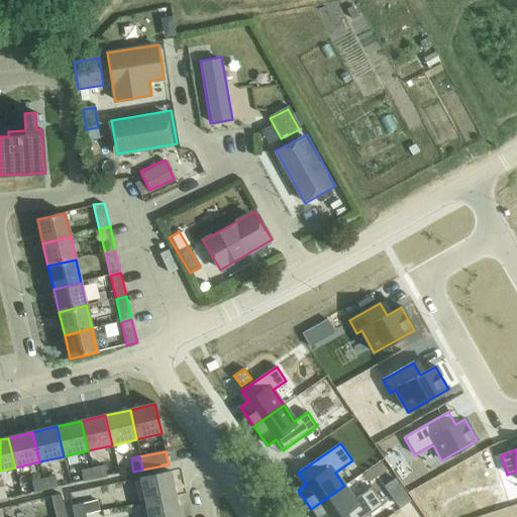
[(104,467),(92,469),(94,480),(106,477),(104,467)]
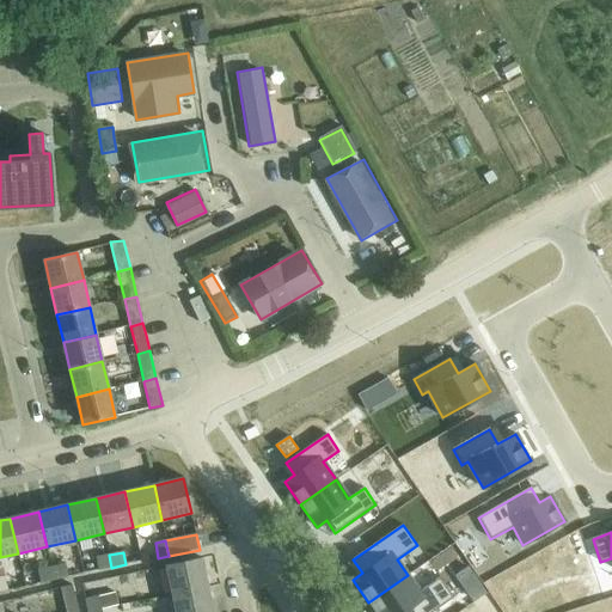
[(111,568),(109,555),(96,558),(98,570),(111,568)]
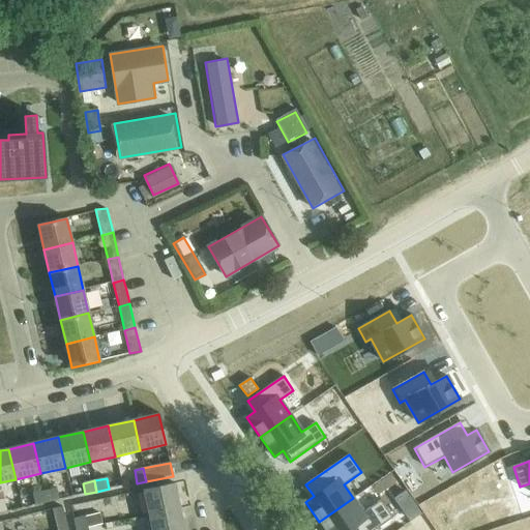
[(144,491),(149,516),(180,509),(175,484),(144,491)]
* * *
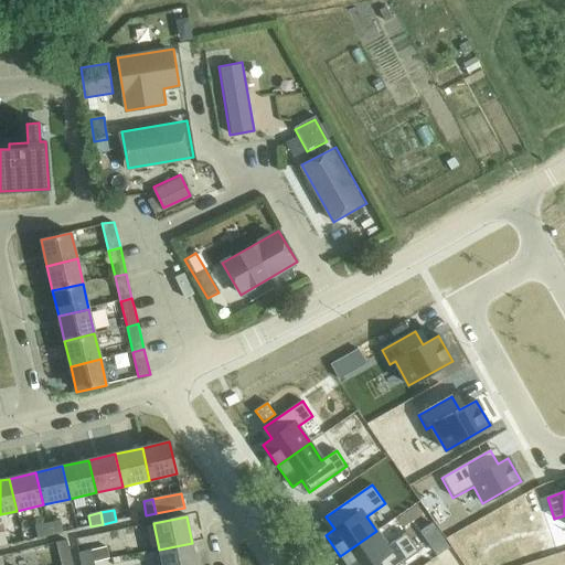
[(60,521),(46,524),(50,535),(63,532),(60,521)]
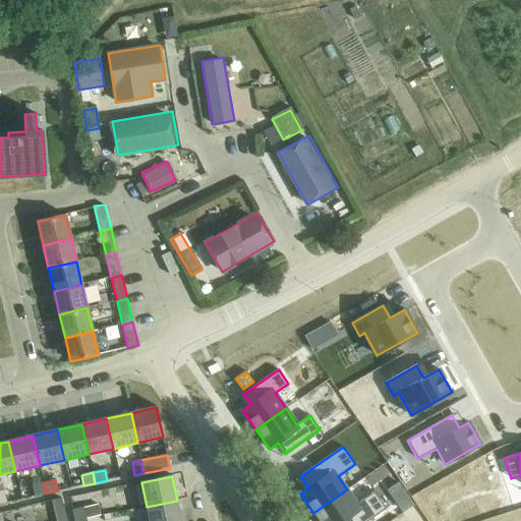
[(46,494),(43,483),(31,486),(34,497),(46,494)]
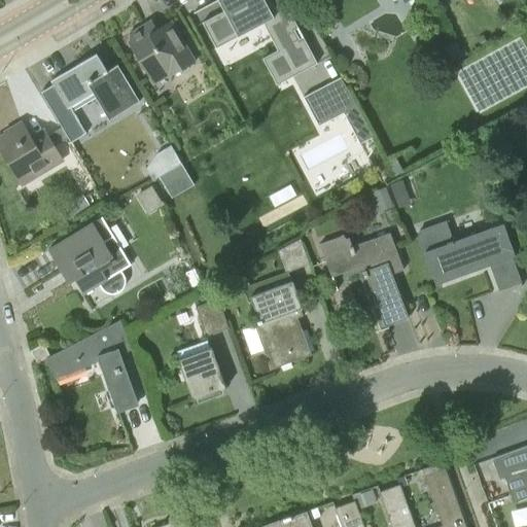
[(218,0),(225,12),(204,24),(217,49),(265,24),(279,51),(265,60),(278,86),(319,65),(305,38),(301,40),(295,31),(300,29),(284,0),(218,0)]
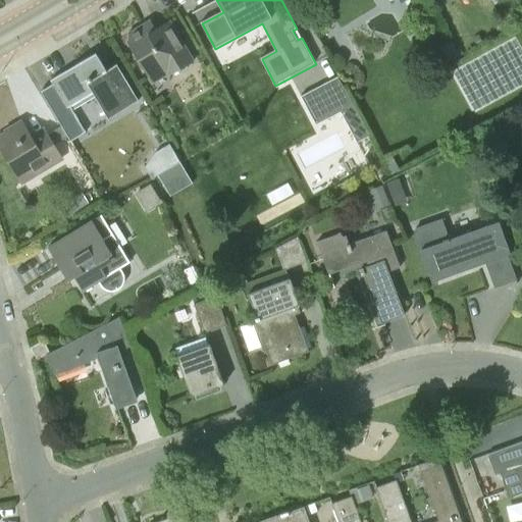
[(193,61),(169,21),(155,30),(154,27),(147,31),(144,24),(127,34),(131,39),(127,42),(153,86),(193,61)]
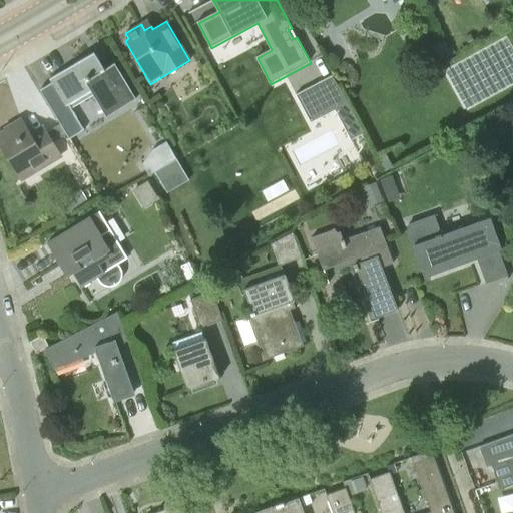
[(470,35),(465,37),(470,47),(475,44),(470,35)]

Job item —
All that is wanted is the lines above between the one containing "[(104,467),(92,469),(94,480),(106,477),(104,467)]" and the one containing "[(144,491),(149,516),(180,509),(175,484),(144,491)]", inclusive, restated word for word, with pictures omitted.

Your solution —
[(104,467),(92,469),(94,480),(106,477),(104,467)]
[(111,568),(109,555),(96,558),(98,570),(111,568)]
[(144,491),(149,516),(180,509),(175,484),(144,491)]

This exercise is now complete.